[EXERCISE] From the entries below, return only the lines starting at the one that contains "(313, 417) = (732, 343): none -> green drum" and ending at the one that contains "(409, 186) = (513, 238): green jar -> none", exactly as they stand.

[EXERCISE INPUT]
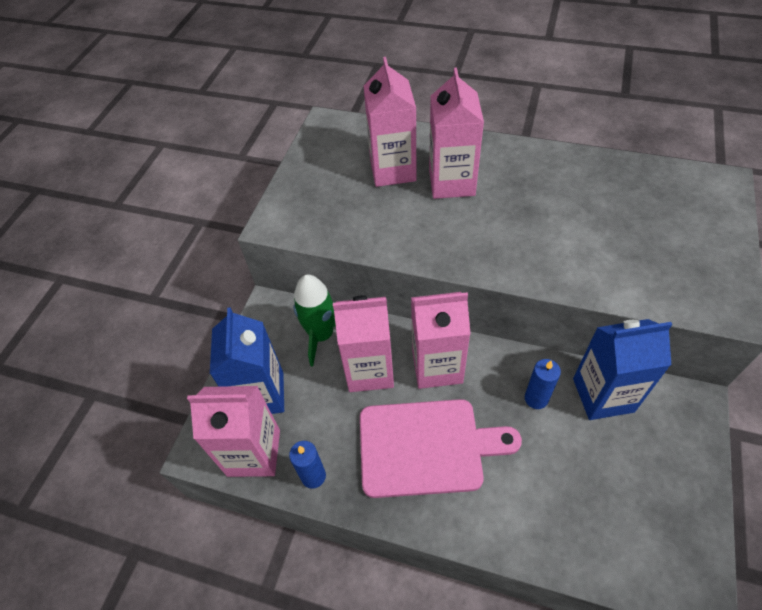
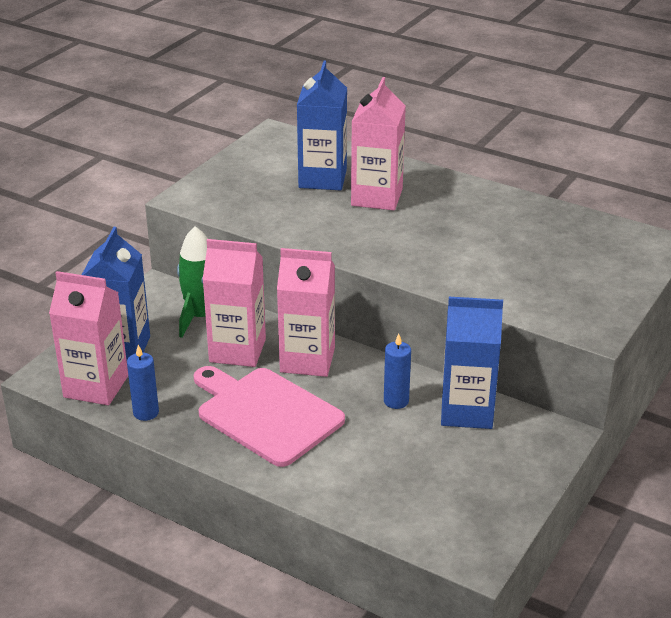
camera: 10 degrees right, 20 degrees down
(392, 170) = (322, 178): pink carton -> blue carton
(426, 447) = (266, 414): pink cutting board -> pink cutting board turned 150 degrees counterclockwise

---

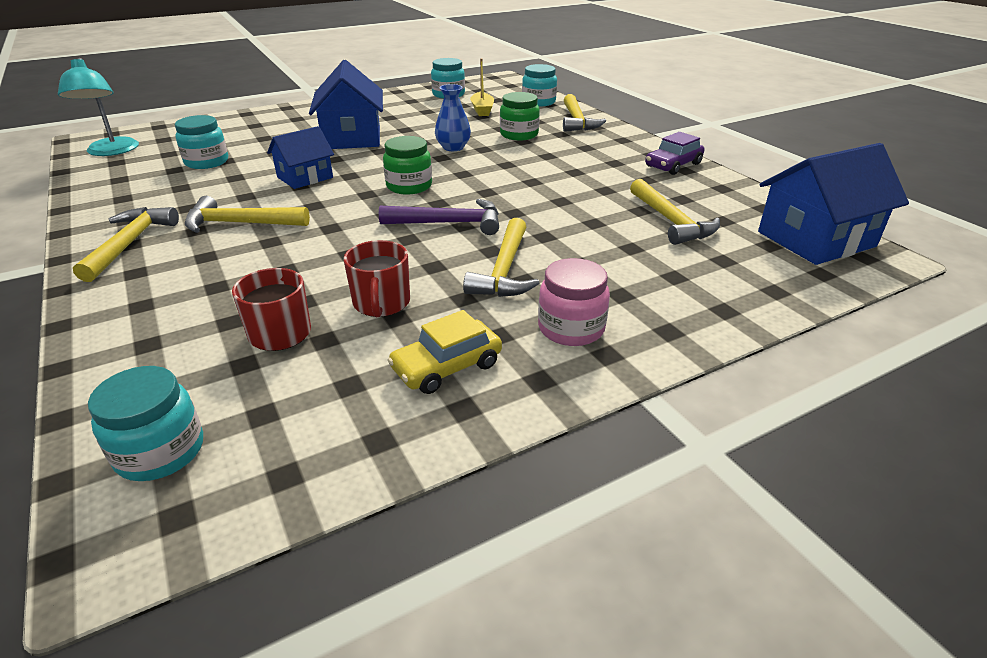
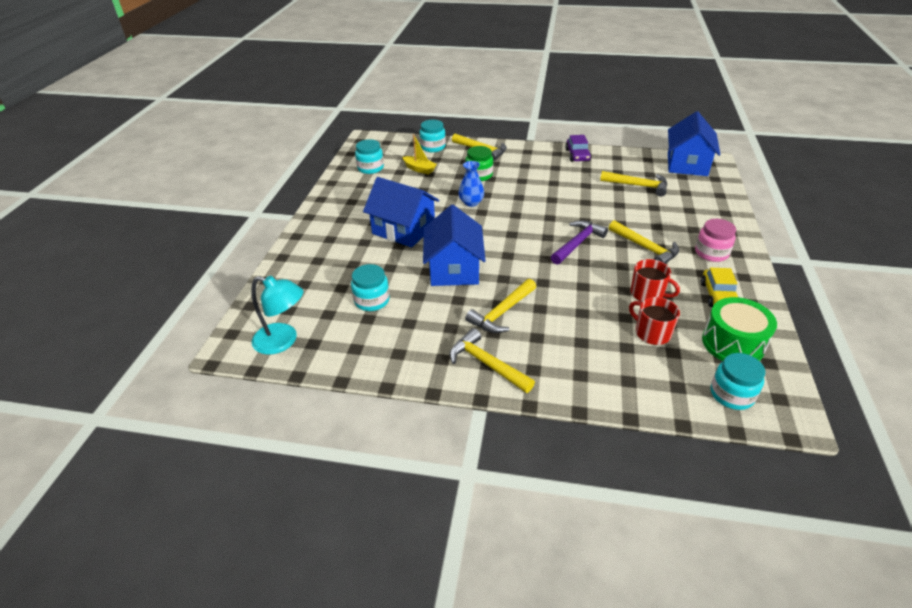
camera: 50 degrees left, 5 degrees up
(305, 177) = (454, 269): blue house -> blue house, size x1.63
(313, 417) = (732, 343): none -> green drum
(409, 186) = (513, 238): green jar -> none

[WRITTEN RESPONSE]
(313, 417) = (732, 343): none -> green drum
(409, 186) = (513, 238): green jar -> none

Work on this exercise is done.